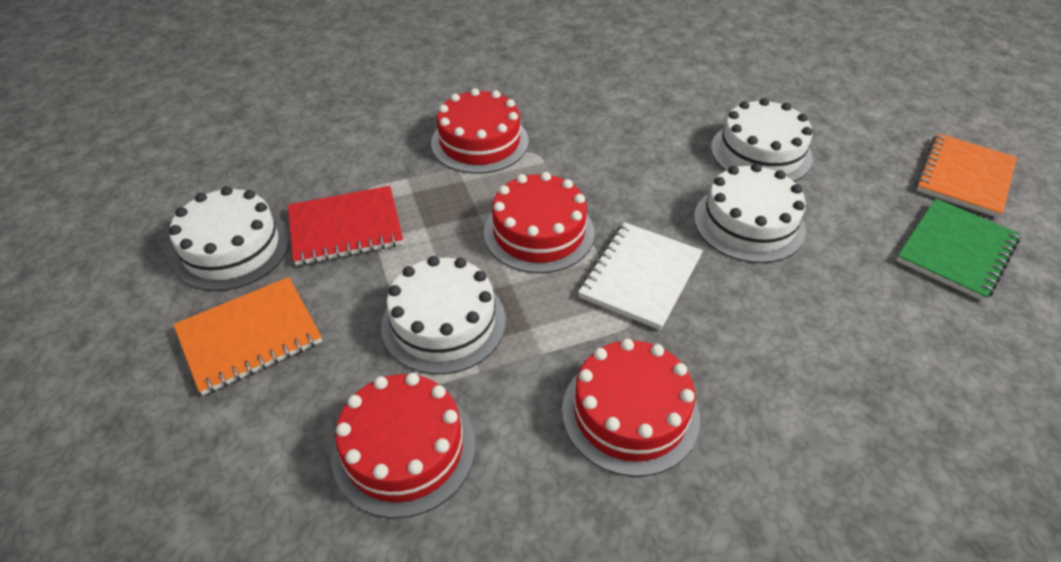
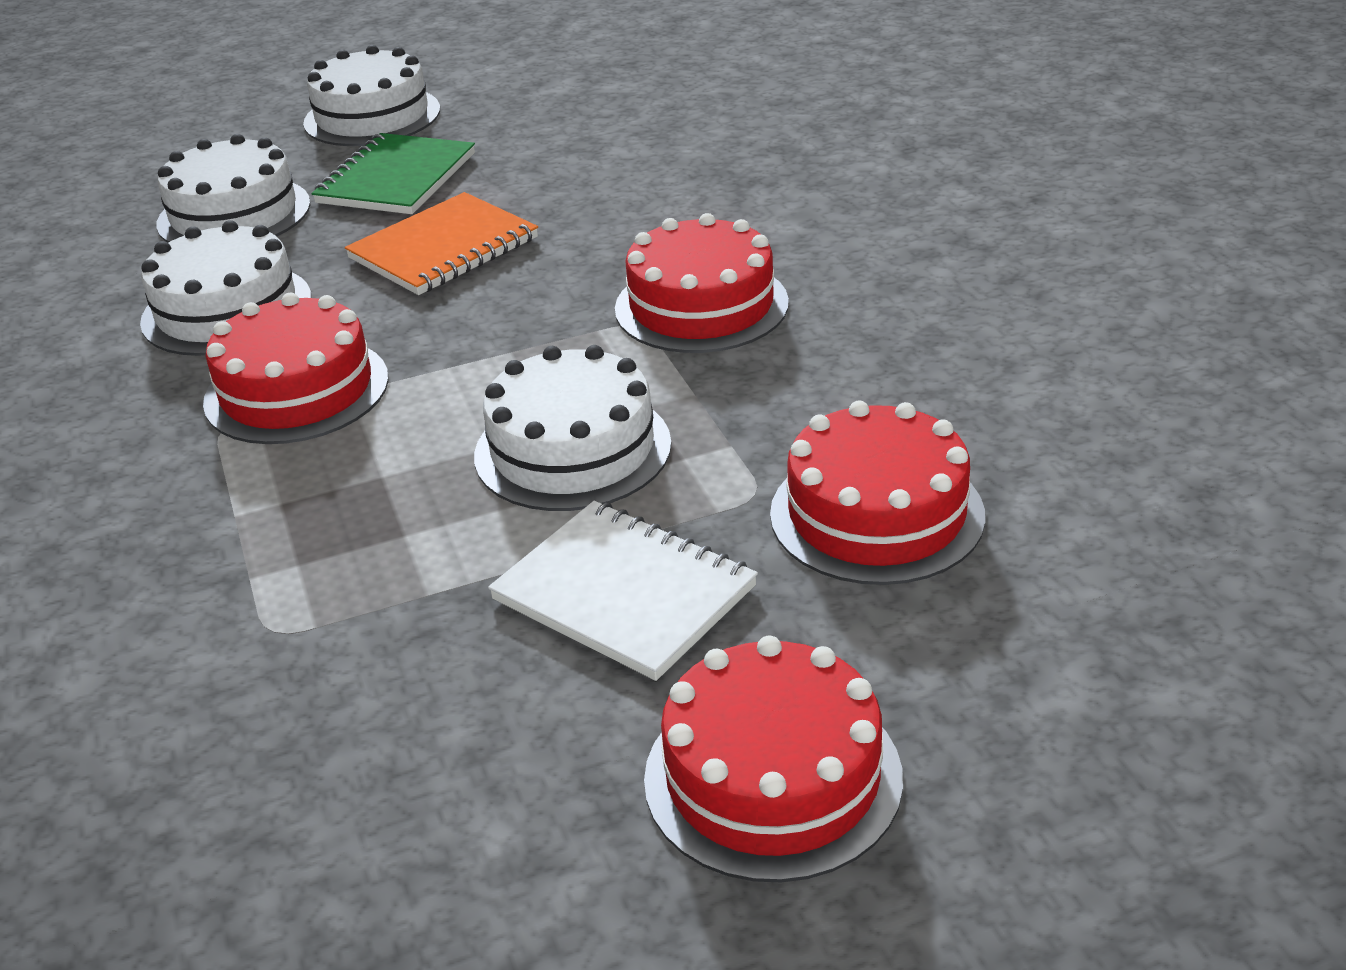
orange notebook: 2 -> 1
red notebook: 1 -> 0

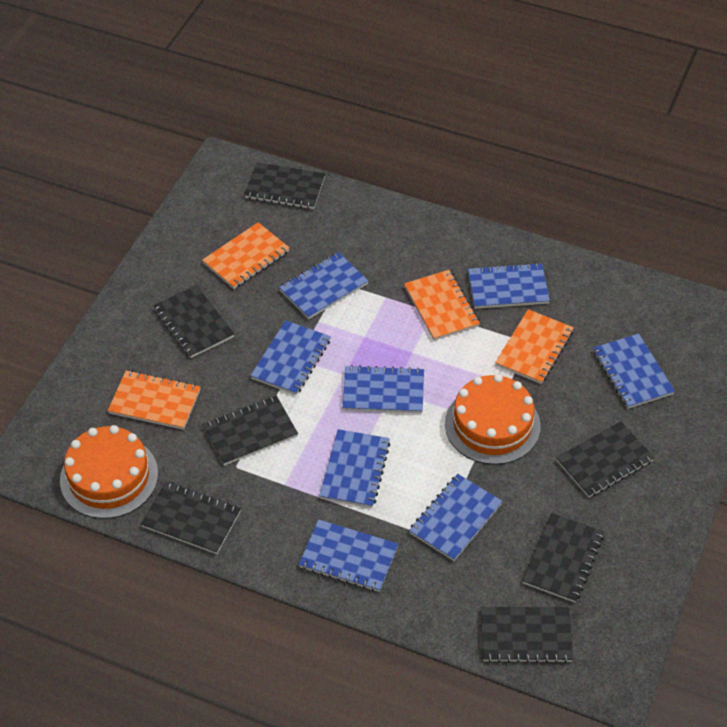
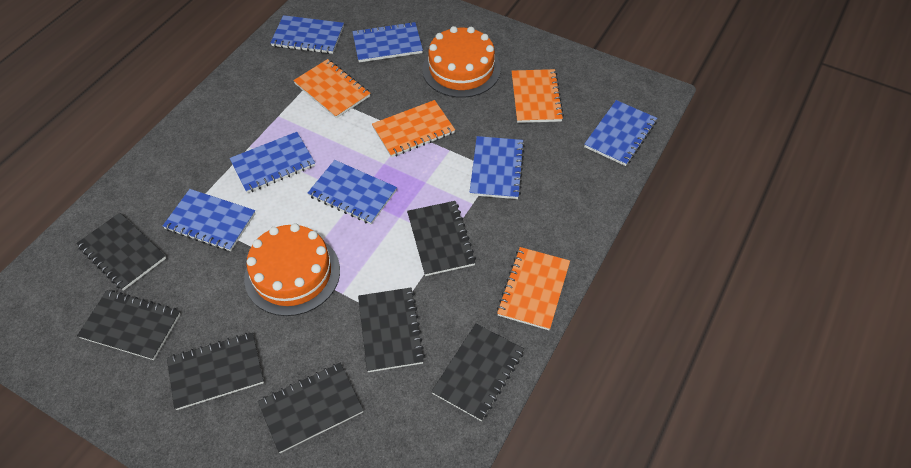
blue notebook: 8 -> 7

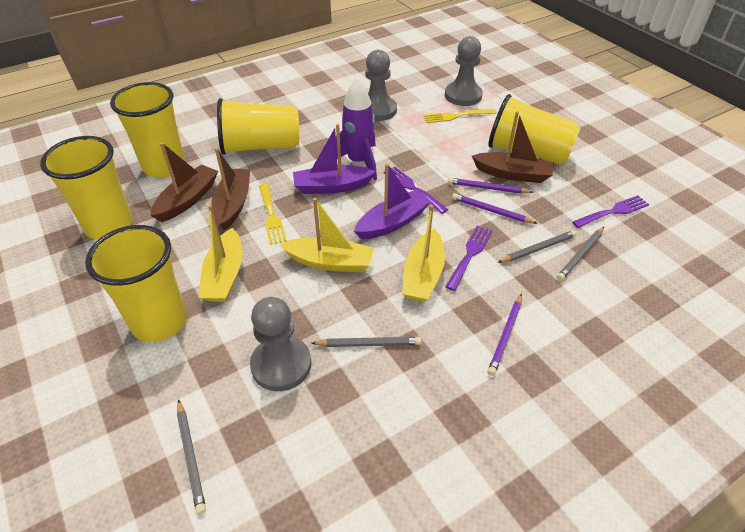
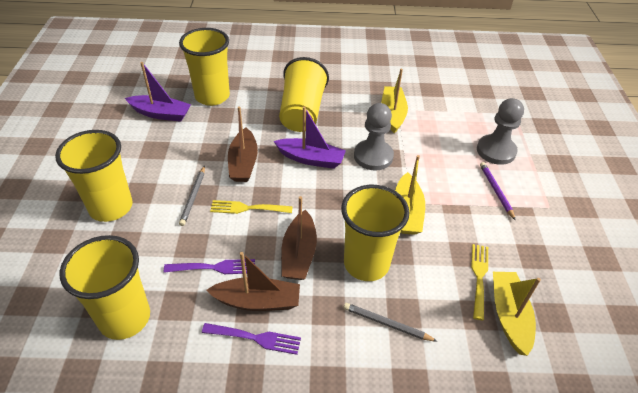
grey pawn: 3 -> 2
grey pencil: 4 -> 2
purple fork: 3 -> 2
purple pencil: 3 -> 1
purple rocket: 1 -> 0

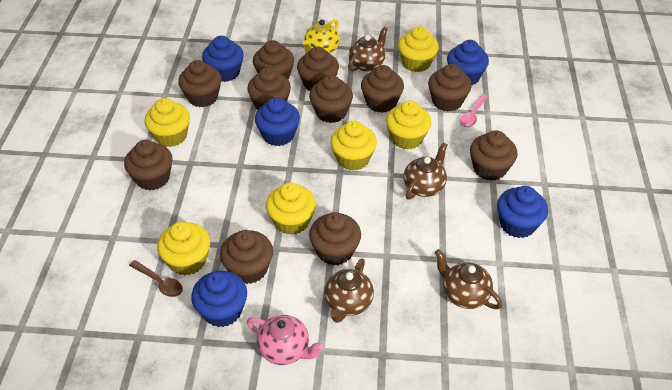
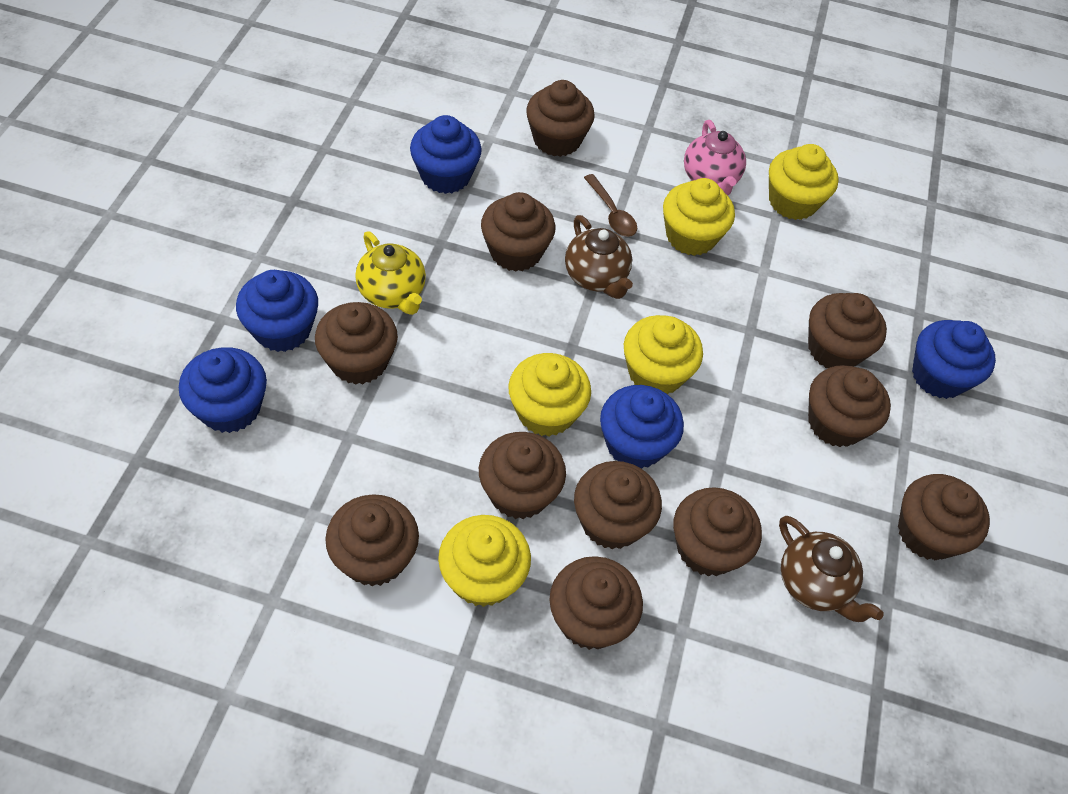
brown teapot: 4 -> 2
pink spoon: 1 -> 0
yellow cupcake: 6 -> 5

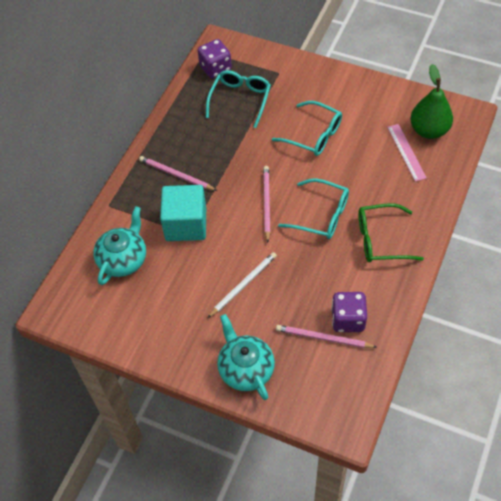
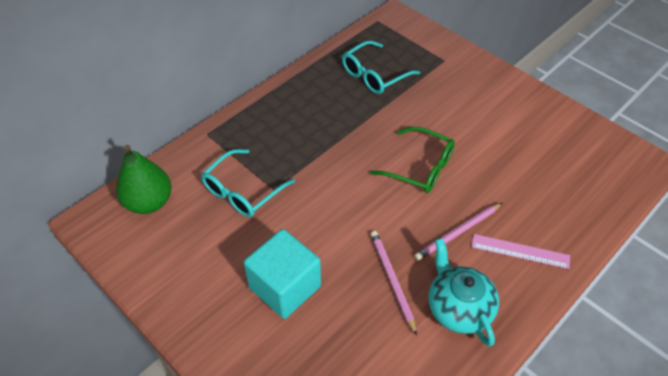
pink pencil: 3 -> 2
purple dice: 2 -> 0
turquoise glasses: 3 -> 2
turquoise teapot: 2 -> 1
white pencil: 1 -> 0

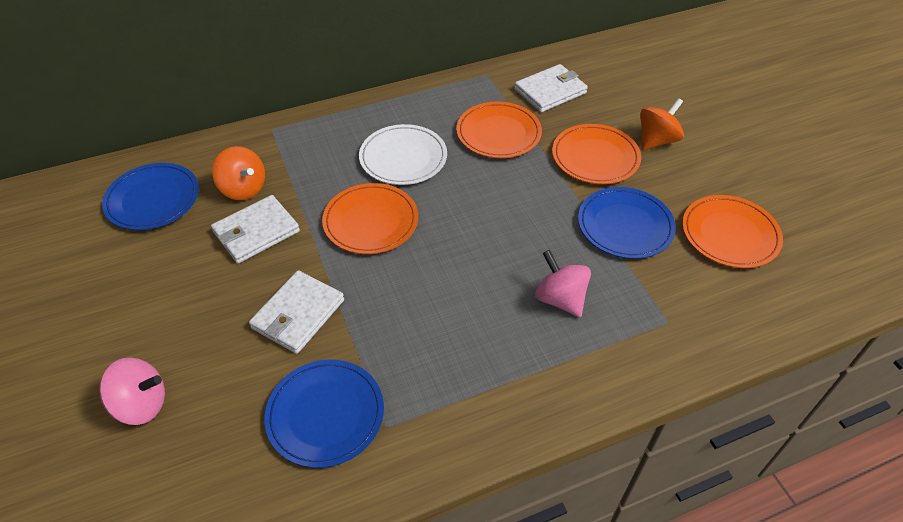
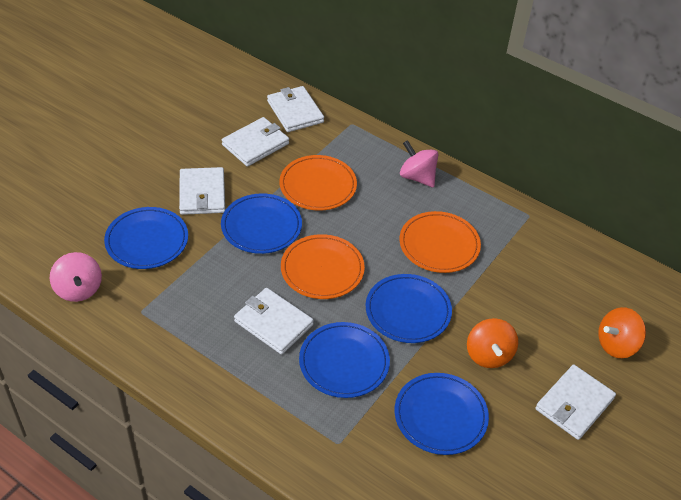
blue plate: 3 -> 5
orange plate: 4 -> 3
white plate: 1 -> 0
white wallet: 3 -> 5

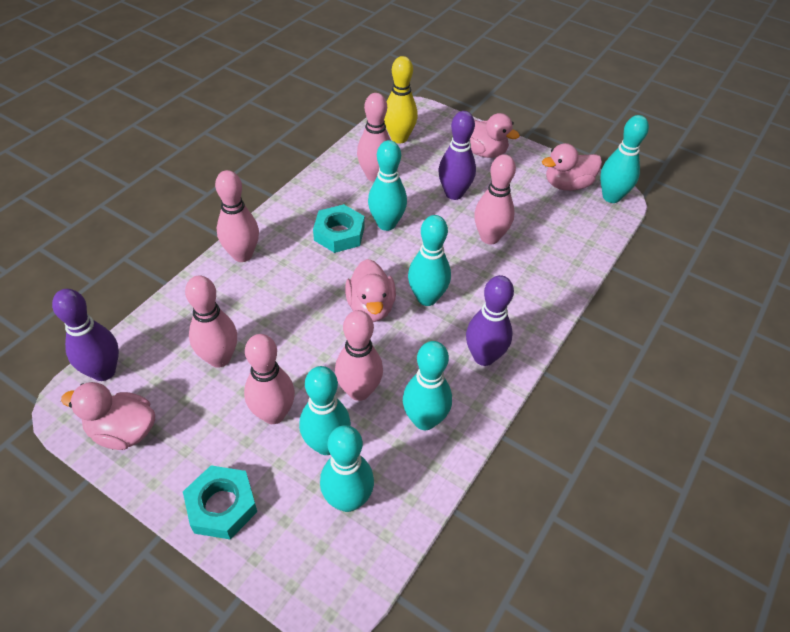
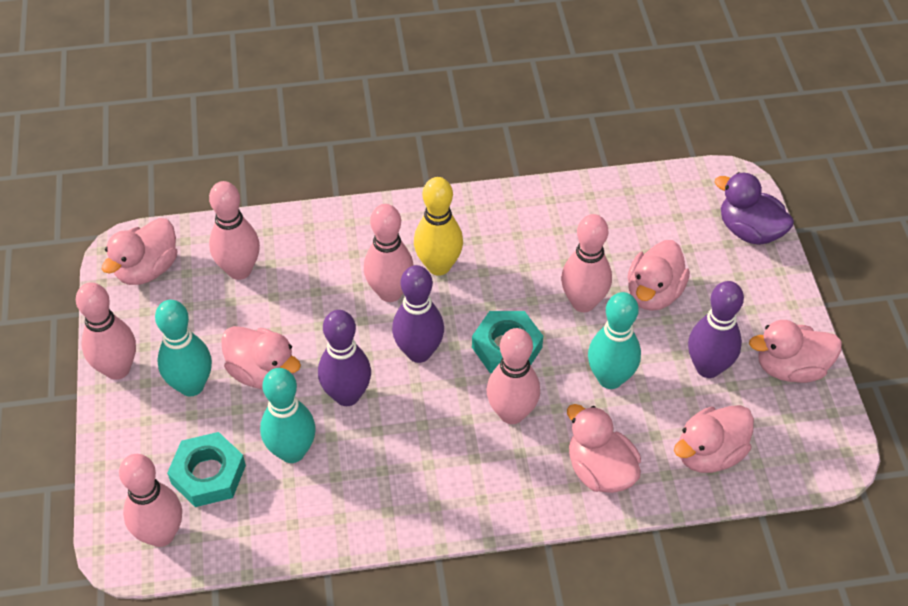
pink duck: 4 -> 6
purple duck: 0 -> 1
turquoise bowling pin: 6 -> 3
::::::::
• _Exercise_: Look over the entries above and tally the lines containing the string "teapot"; the answer is that total only.

• _Exercise response_: 2